Your copy must hold all of the data below, unchanged and without images.

» Given information:
· · ·

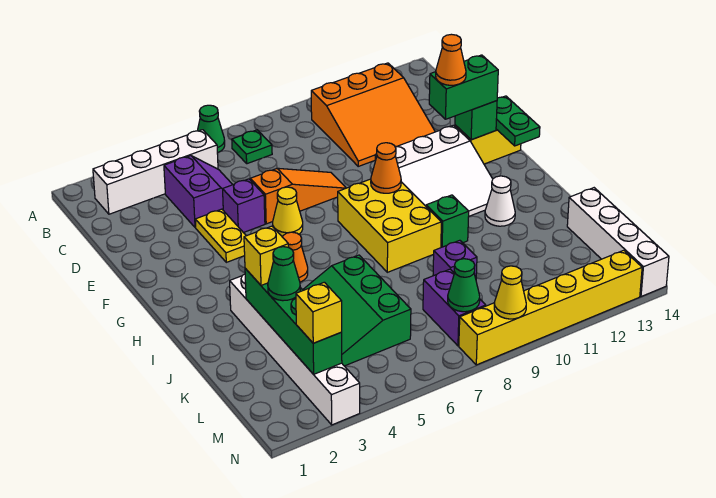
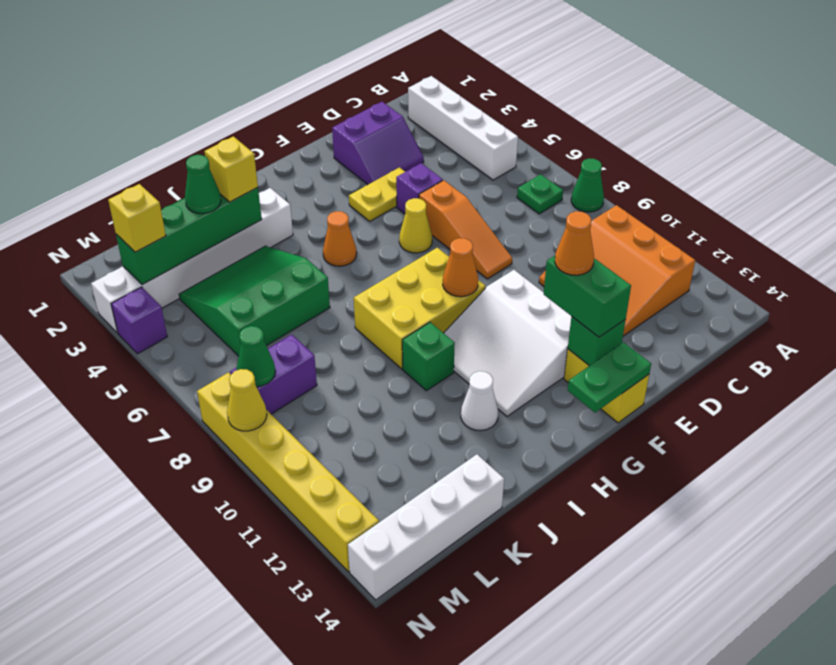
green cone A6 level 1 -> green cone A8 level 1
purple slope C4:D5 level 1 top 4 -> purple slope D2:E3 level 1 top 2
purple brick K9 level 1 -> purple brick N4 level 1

· · ·

» Output of the exercise:
green cone A6 level 1 -> green cone A8 level 1
purple slope C4:D5 level 1 top 4 -> purple slope D2:E3 level 1 top 2
purple brick K9 level 1 -> purple brick N4 level 1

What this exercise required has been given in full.